[Work to complete] Scan the records below for the line containing "IC6: NOR 74HC02" and the line containing "SW3: switch (GND, VA) -> switch (IN1, VA)". Copy both, plus every line between, exactly.

-------- Exercise inputs --------

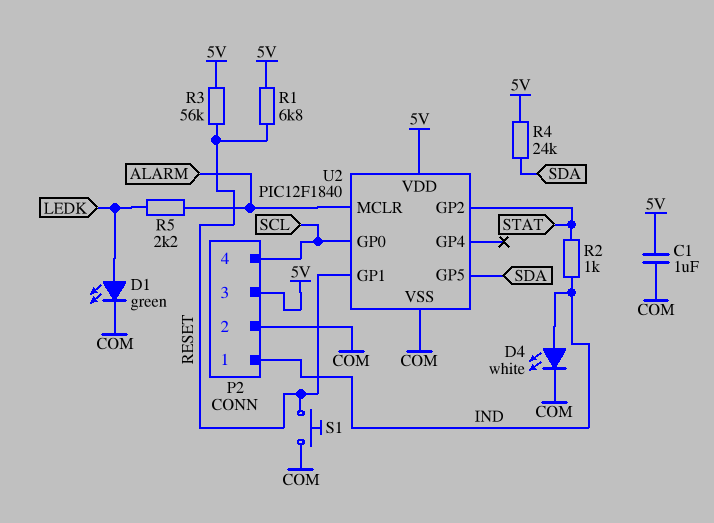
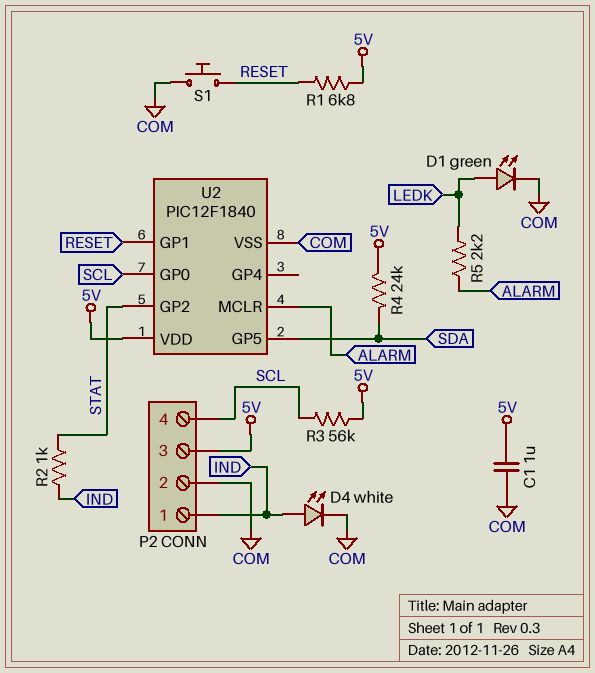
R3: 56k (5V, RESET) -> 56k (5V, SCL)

--------
-------- Exercise inputs --------

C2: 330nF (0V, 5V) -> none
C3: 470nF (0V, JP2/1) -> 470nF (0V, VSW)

--------
-------- Exercise inputs --------

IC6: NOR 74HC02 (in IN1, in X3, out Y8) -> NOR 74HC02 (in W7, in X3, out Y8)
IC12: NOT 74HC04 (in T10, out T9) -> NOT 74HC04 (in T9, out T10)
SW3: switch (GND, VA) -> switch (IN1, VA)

--------

[Worked solution]
IC6: NOR 74HC02 (in IN1, in X3, out Y8) -> NOR 74HC02 (in W7, in X3, out Y8)
IC12: NOT 74HC04 (in T10, out T9) -> NOT 74HC04 (in T9, out T10)
SW3: switch (GND, VA) -> switch (IN1, VA)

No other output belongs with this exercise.